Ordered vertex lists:
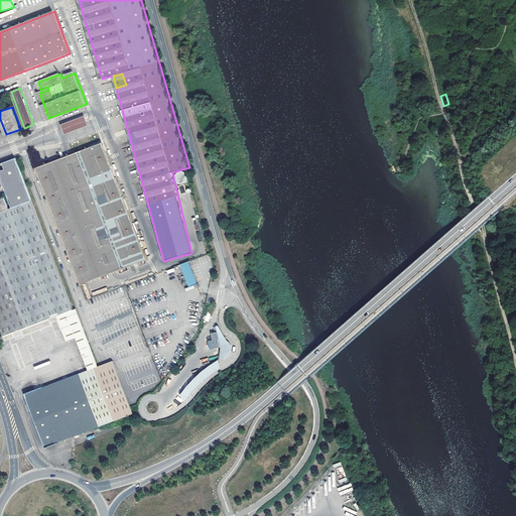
[(85,117),(63,125),(68,134),(89,126),(85,117)]
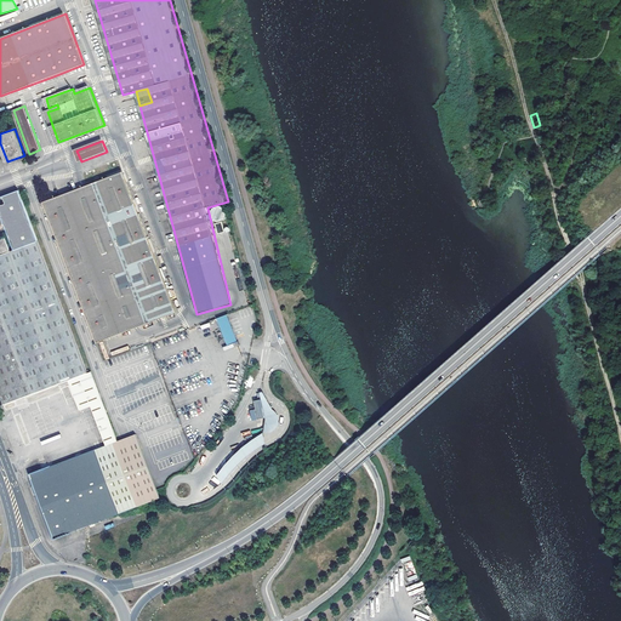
[(125,174),(46,203),(98,342),(177,312),(125,174)]
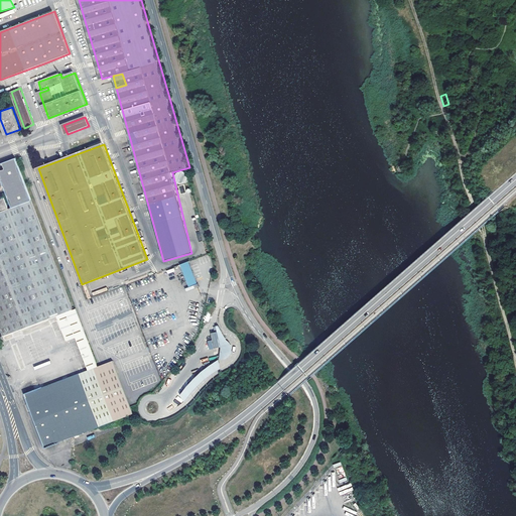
[(99,367),(77,309),(74,309),(16,158),(0,163),(0,174),(12,208),(9,209),(5,198),(0,200),(0,326),(4,336),(57,315),(67,341),(77,338),(89,370),(25,394),(45,447),(133,414),(131,408),(113,362),(99,367)]
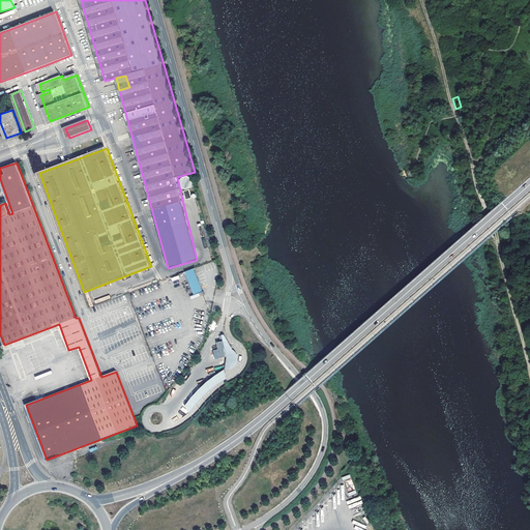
[(194,268),(185,271),(194,295),(203,292),(194,268)]
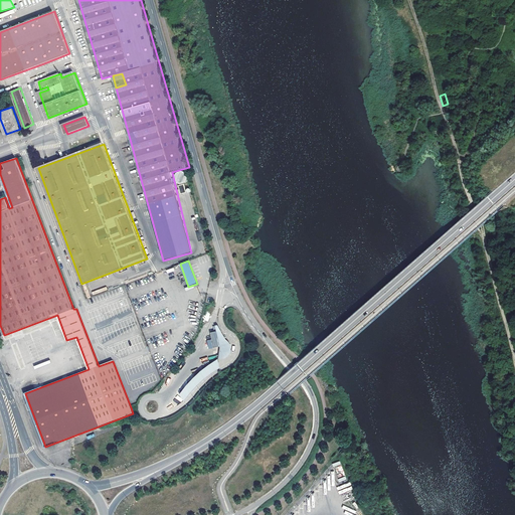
[(217,331),(216,330),(211,332),(213,347),(220,346),(217,331)]
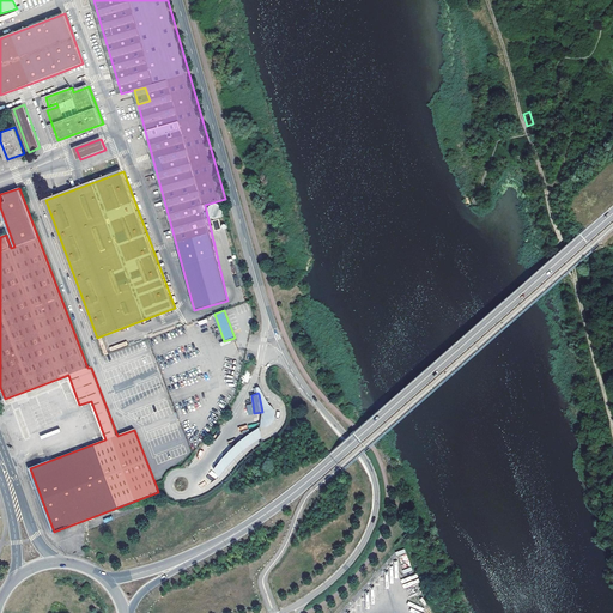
[(263,393),(259,394),(262,412),(262,413),(260,426),(260,428),(262,428),(263,428),(266,428),(267,426),(269,426),(271,425),(272,424),(273,422),(274,419),(275,418),(275,417),(275,414),(275,412),(275,411),(274,408),(273,406),(272,405),(271,404),(263,393)]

## Task to carry out:
Word-for-word output of every record is needed, with images omitted.

## Result of the task:
[(85,117),(63,125),(68,134),(89,126),(85,117)]
[(125,174),(46,203),(98,342),(177,312),(125,174)]
[(99,367),(77,309),(74,309),(16,158),(0,163),(0,174),(12,208),(9,209),(5,198),(0,200),(0,326),(4,336),(57,315),(67,341),(77,338),(89,370),(25,394),(45,447),(133,414),(131,408),(113,362),(99,367)]
[(194,268),(185,271),(194,295),(203,292),(194,268)]
[(217,331),(216,330),(211,332),(213,347),(220,346),(217,331)]
[(263,393),(259,394),(262,412),(262,413),(260,426),(260,428),(262,428),(263,428),(266,428),(267,426),(269,426),(271,425),(272,424),(273,422),(274,419),(275,418),(275,417),(275,414),(275,412),(275,411),(274,408),(273,406),(272,405),(271,404),(263,393)]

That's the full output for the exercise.